Excerpted records »

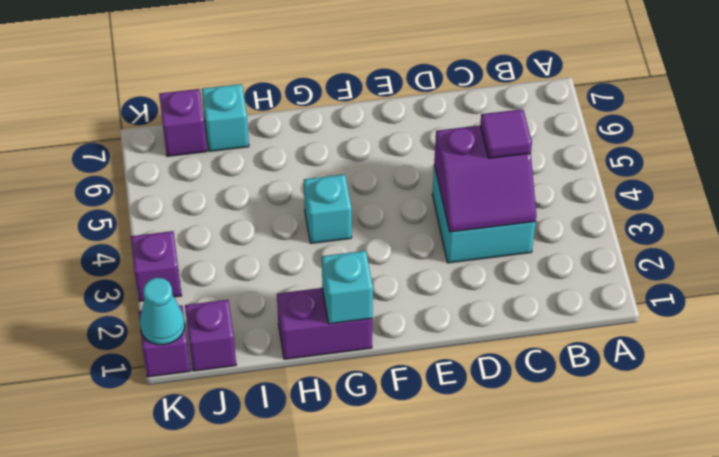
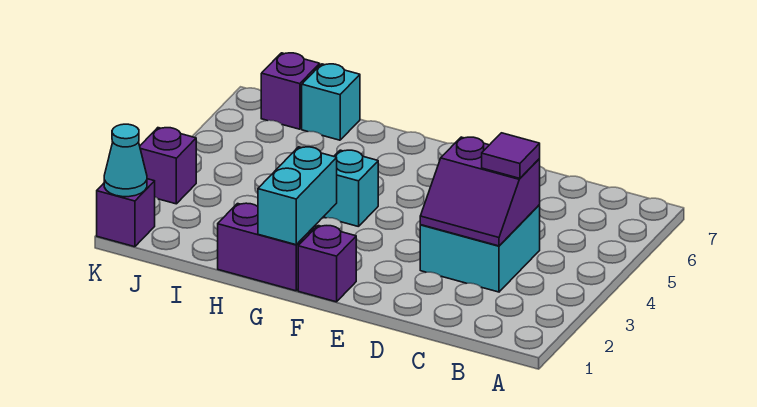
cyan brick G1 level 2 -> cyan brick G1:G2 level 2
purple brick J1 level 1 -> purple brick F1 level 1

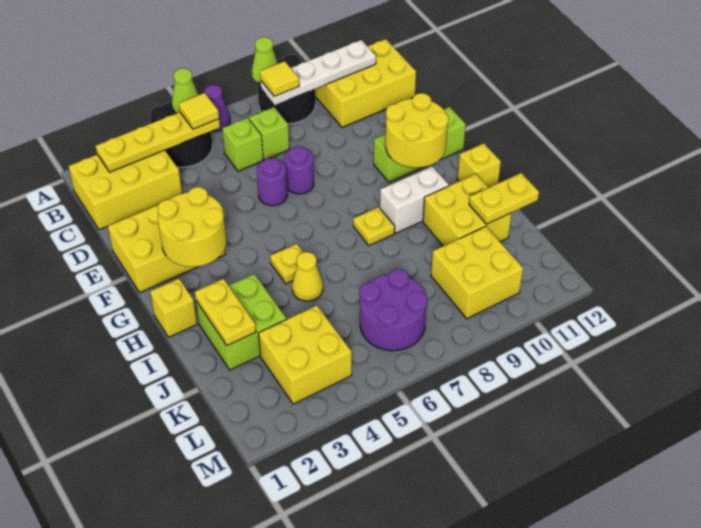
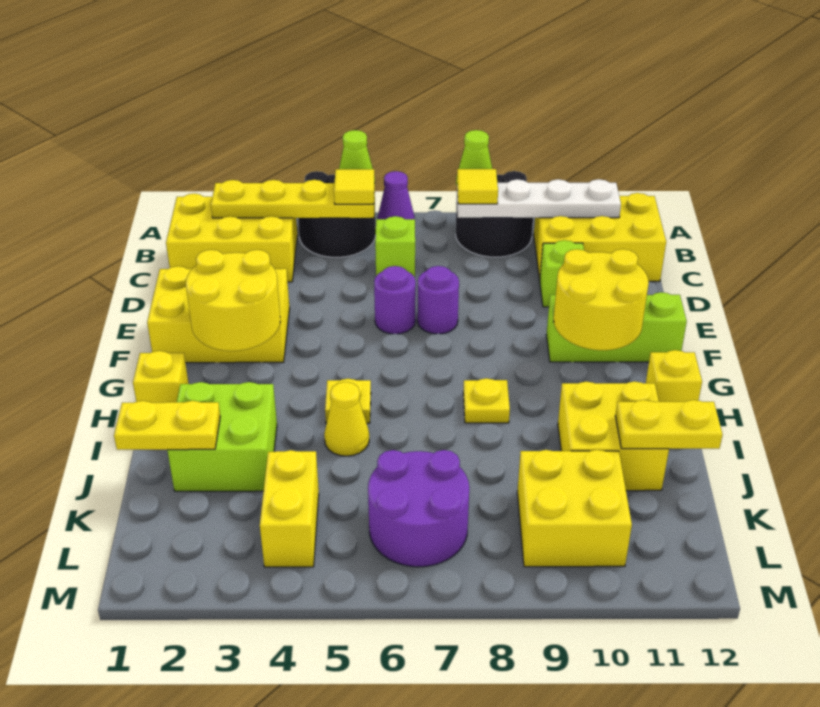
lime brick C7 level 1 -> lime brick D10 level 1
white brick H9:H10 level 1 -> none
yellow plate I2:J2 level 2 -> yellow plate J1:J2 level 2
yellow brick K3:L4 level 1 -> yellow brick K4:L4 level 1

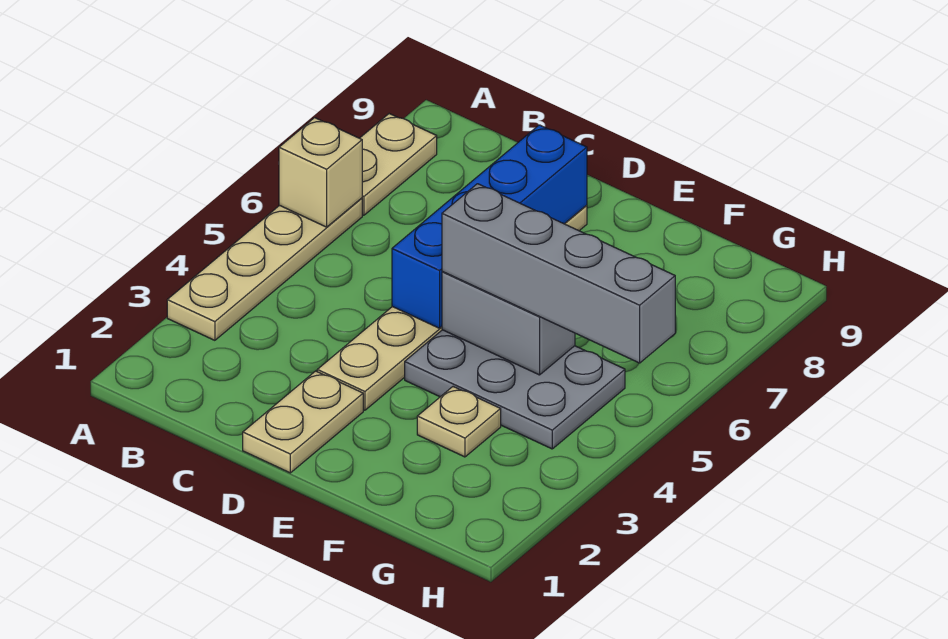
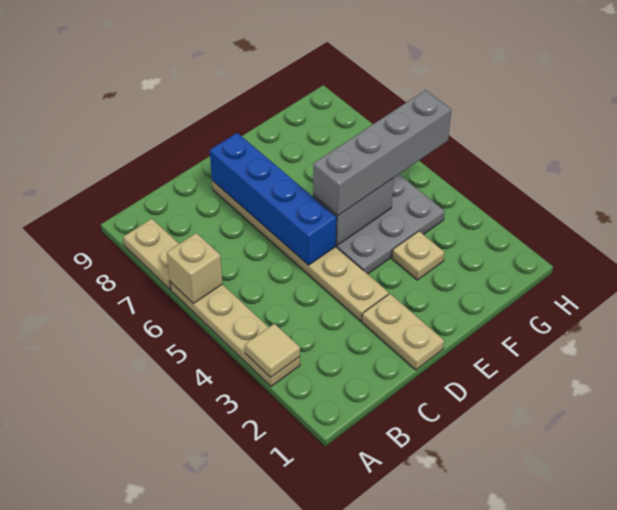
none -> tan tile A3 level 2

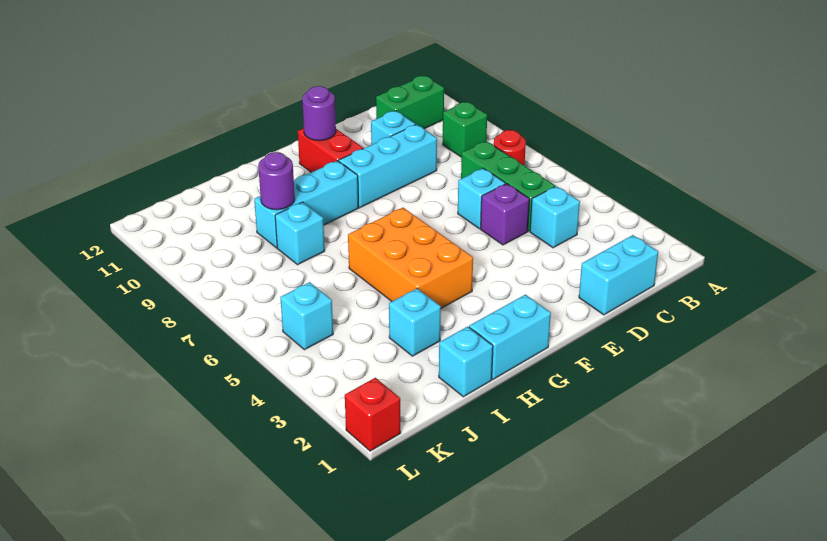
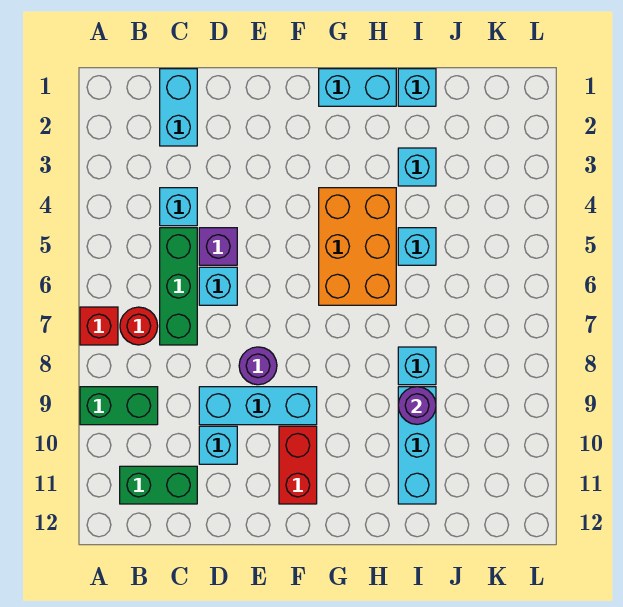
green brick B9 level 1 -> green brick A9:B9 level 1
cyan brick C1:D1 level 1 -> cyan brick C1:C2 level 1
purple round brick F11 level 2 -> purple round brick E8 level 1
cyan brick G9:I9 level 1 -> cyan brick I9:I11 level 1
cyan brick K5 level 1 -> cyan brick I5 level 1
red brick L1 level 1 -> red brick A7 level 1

* * *

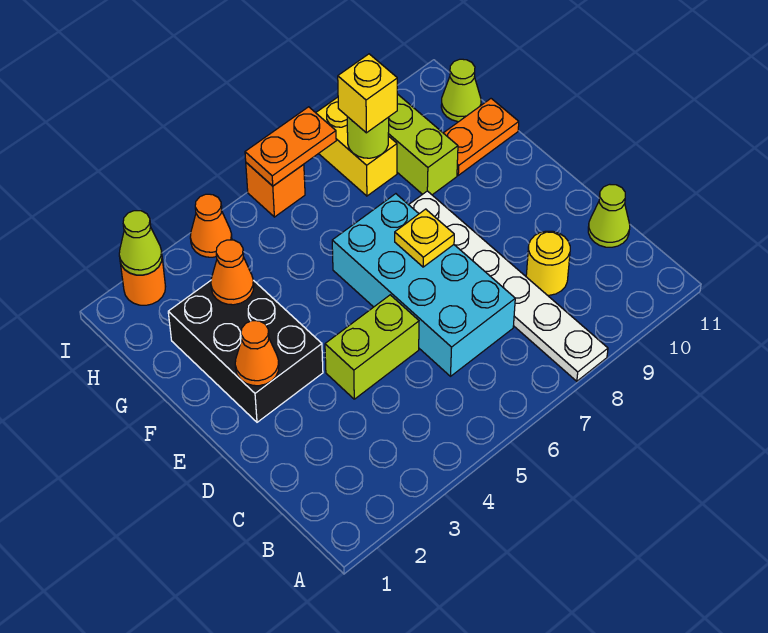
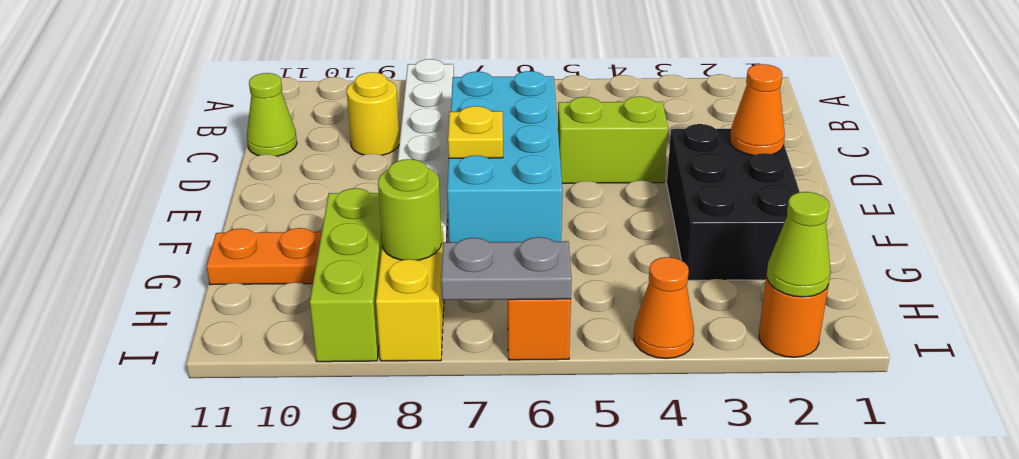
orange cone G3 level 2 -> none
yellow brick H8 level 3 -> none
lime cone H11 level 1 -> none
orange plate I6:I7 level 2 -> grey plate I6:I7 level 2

==

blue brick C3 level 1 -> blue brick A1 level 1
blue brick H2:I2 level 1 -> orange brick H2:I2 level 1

What you should do »
Show the lines of the records above that mention "plate".

Solution »
yellow plate I2:J2 level 2 -> yellow plate J1:J2 level 2
orange plate I6:I7 level 2 -> grey plate I6:I7 level 2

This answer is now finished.